TASK ITEM — From the line that includes "(708, 516) = (422, 295): yellow" to the closing line of the data, please transcribe every line exactly and add nothing.

THE INPUT —
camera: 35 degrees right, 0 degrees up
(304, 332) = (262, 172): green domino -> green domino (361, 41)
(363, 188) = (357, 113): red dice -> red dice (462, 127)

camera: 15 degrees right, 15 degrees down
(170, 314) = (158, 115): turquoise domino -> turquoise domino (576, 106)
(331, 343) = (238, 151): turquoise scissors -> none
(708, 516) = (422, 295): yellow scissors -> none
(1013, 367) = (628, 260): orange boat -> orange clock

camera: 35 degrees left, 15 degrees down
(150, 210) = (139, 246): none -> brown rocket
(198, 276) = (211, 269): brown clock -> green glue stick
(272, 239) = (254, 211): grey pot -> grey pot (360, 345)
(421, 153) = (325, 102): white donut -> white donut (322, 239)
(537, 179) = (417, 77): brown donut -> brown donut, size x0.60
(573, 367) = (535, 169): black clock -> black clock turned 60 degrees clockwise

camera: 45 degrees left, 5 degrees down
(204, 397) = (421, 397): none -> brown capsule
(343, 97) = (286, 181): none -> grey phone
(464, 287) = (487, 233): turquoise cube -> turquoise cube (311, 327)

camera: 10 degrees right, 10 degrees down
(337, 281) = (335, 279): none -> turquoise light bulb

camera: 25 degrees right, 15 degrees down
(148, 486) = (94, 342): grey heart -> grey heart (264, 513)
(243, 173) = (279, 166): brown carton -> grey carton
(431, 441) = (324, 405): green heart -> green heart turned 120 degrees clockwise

RESPONSE AREA —
(708, 516) = (422, 295): yellow scissors -> none
(1013, 367) = (628, 260): orange boat -> orange clock

camera: 35 degrees left, 15 degrees down
(150, 210) = (139, 246): none -> brown rocket
(198, 276) = (211, 269): brown clock -> green glue stick
(272, 239) = (254, 211): grey pot -> grey pot (360, 345)
(421, 153) = (325, 102): white donut -> white donut (322, 239)
(537, 179) = (417, 77): brown donut -> brown donut, size x0.60
(573, 367) = (535, 169): black clock -> black clock turned 60 degrees clockwise

camera: 45 degrees left, 5 degrees down
(204, 397) = (421, 397): none -> brown capsule
(343, 97) = (286, 181): none -> grey phone
(464, 287) = (487, 233): turquoise cube -> turquoise cube (311, 327)

camera: 10 degrees right, 10 degrees down
(337, 281) = (335, 279): none -> turquoise light bulb

camera: 25 degrees right, 15 degrees down
(148, 486) = (94, 342): grey heart -> grey heart (264, 513)
(243, 173) = (279, 166): brown carton -> grey carton
(431, 441) = (324, 405): green heart -> green heart turned 120 degrees clockwise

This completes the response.